## TASK DIRECTIONS
Determine how many of the lines below hold the word "moved". Give the number and nothing else.
──────── DATA SECTION ────────
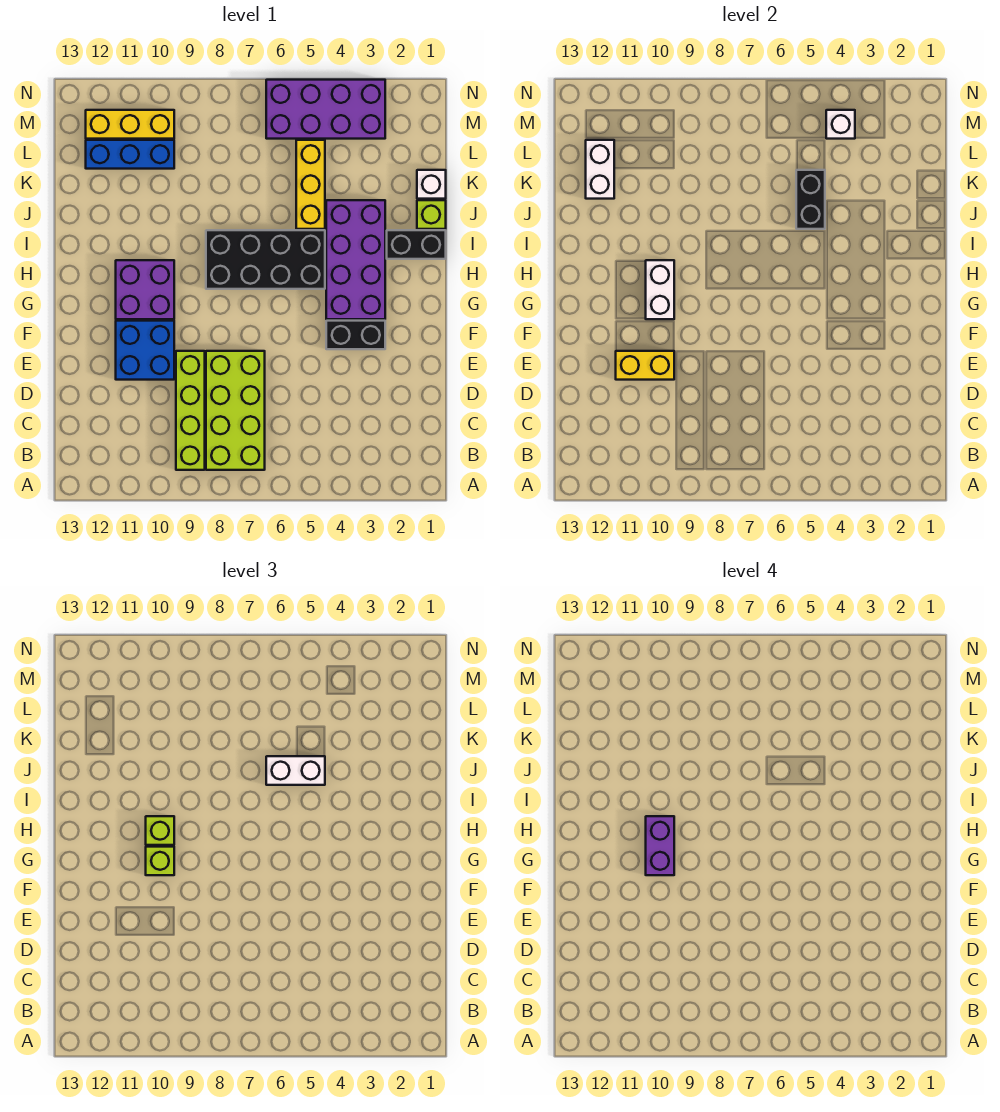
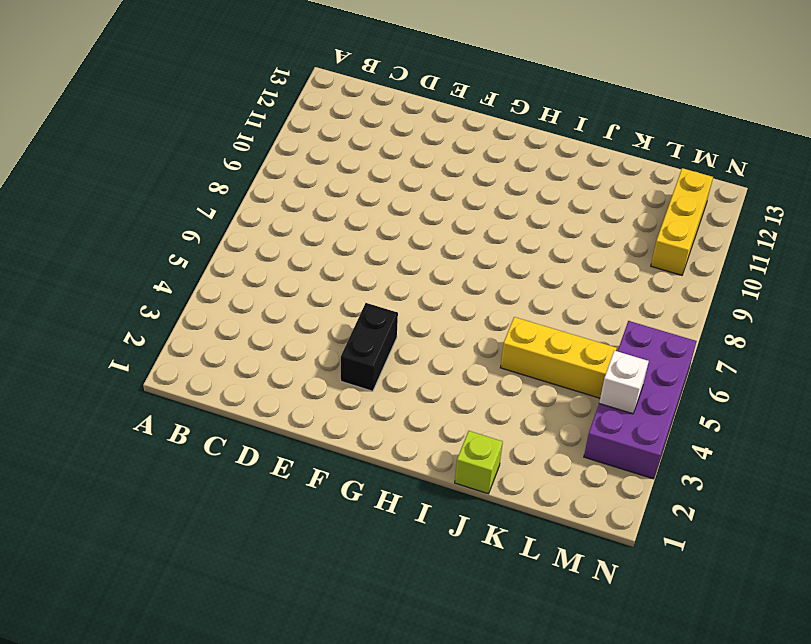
none -> lime 2x4 brick [206,351,265,470]
none -> lime 1x4 brick [176,351,205,470]
none -> blue 2x2 brick [116,321,174,380]

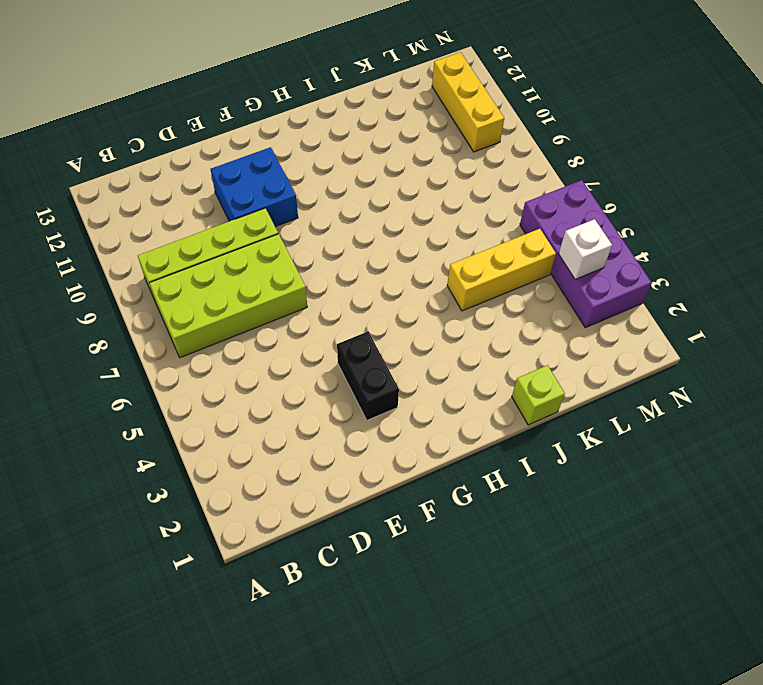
none -> purple 2x4 brick [326,200,385,319]
none -> purple 2x2 brick [116,260,174,319]
none -> black 2x4 brick [206,230,325,289]

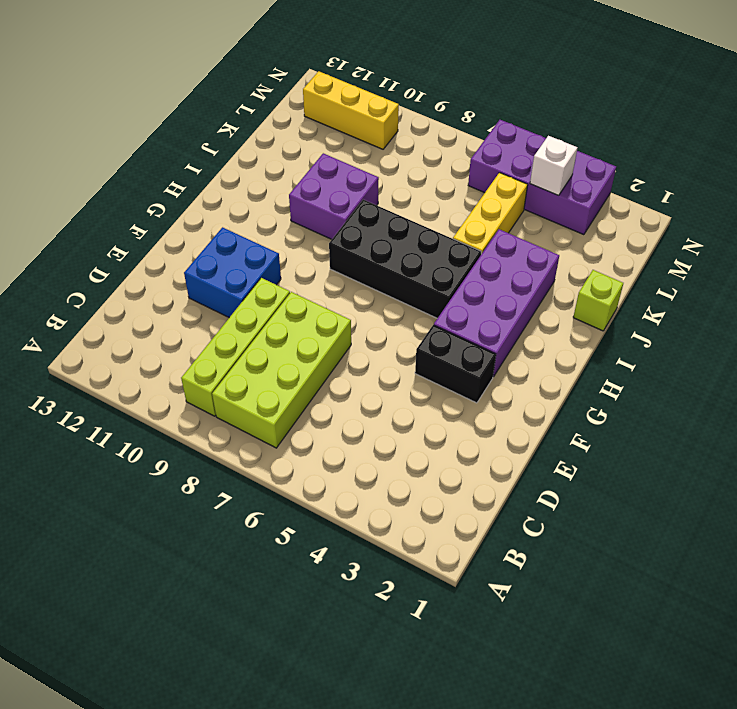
purple 2x2 brick [289,153,379,239] -> purple 2x2 brick moved to [116,260,174,319]
none -> black 1x2 brick [387,230,446,259]
none -> white 1x1 brick [417,170,446,199]
none -> blue 1x3 brick [86,140,174,169]

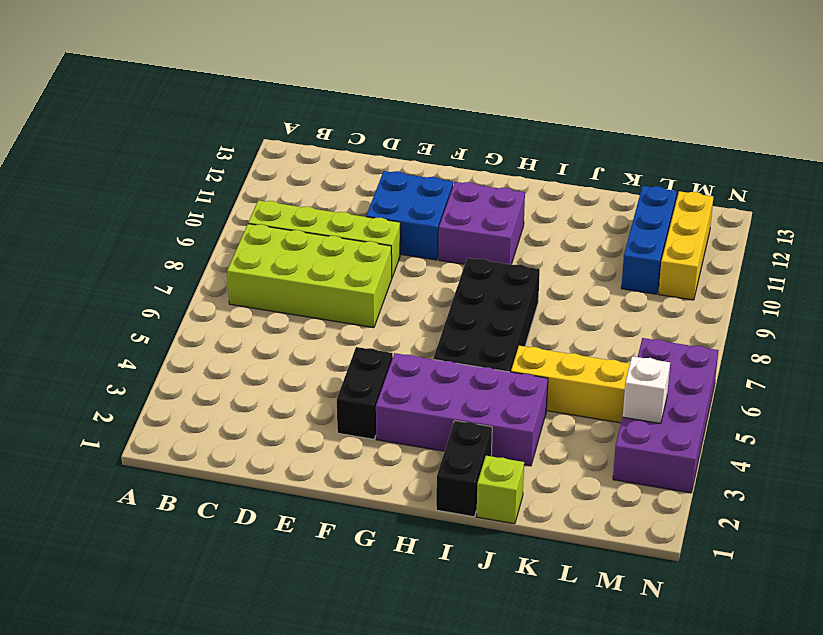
none -> white 1x1 brick [417,170,446,199]
none -> yellow 1x2 brick [616,351,674,380]
none -> white 1x2 brick [646,260,674,319]

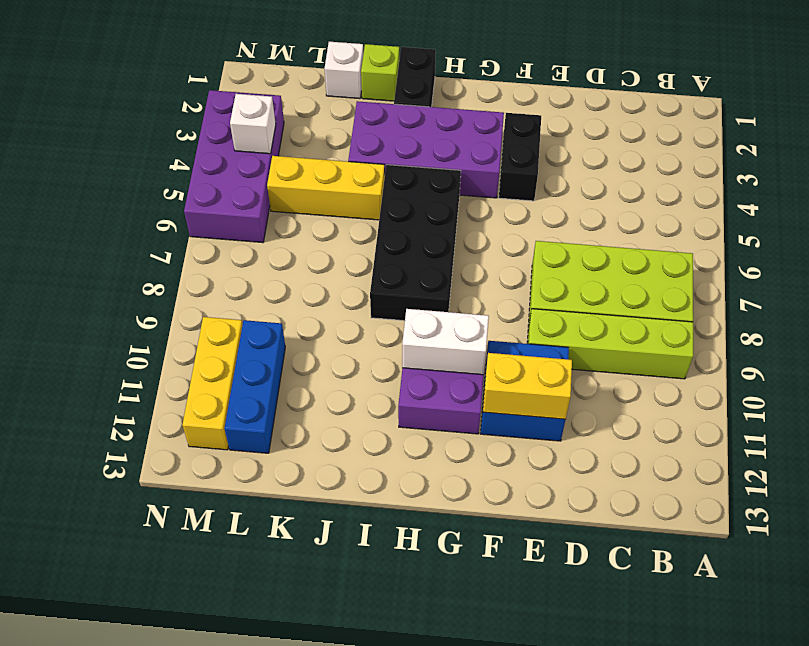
yellow 1x2 brick [483,353,572,419] -> yellow 1x2 brick turned to [616,351,674,380]
none -> black 1x2 brick [796,170,825,229]
none -> white 1x2 brick [586,140,614,199]
none -> lime 1x1 brick [146,847,174,875]

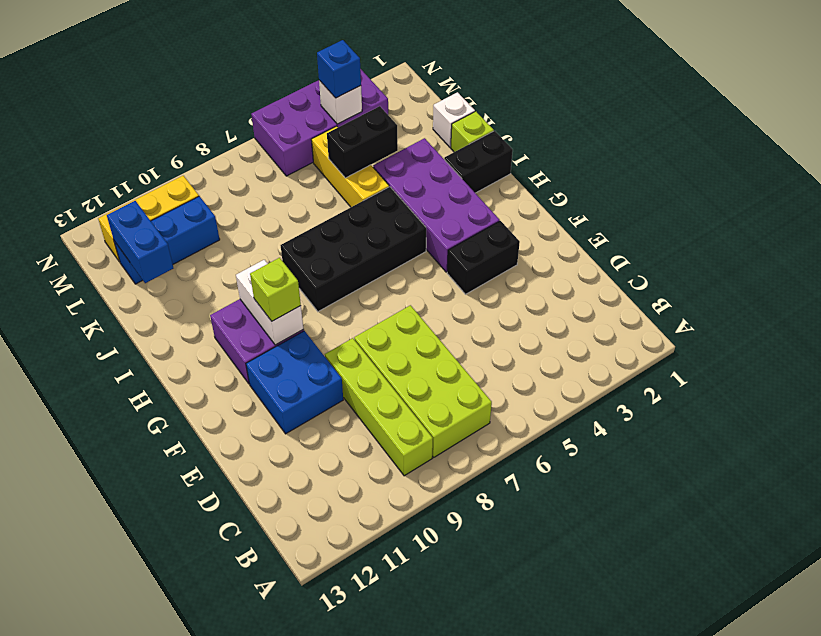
black 1x2 brick [327,106,398,178] -> black 1x2 brick turned to [796,170,825,229]
blue 1x2 brick [107,201,173,283] -> white 1x2 brick [586,140,614,199]
blue 1x1 brick [317,40,361,98] -> none
none -> yellow 1x2 brick [616,351,674,380]
none -> lime 1x1 brick [146,816,174,845]
none -> white 1x2 brick [266,756,325,785]

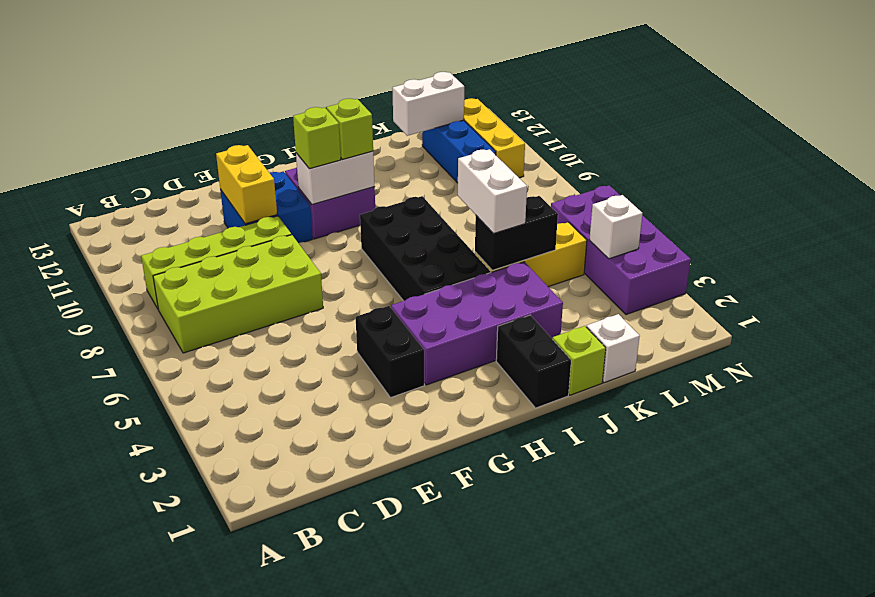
none -> purple 1x2 brick [646,816,674,875]

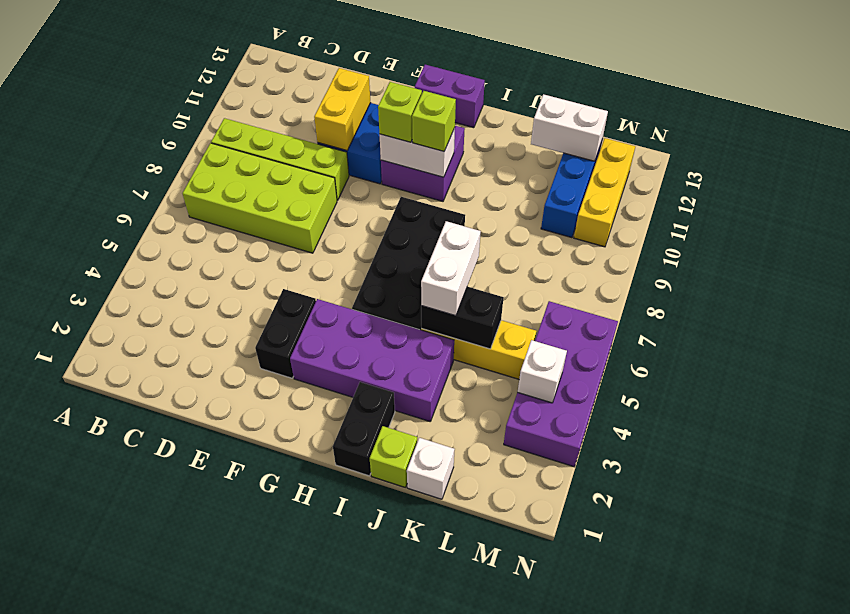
purple 1x2 brick [415,65,485,128] -> purple 1x2 brick moved to [646,816,674,875]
────────
## WRITTEN RESPONSE
2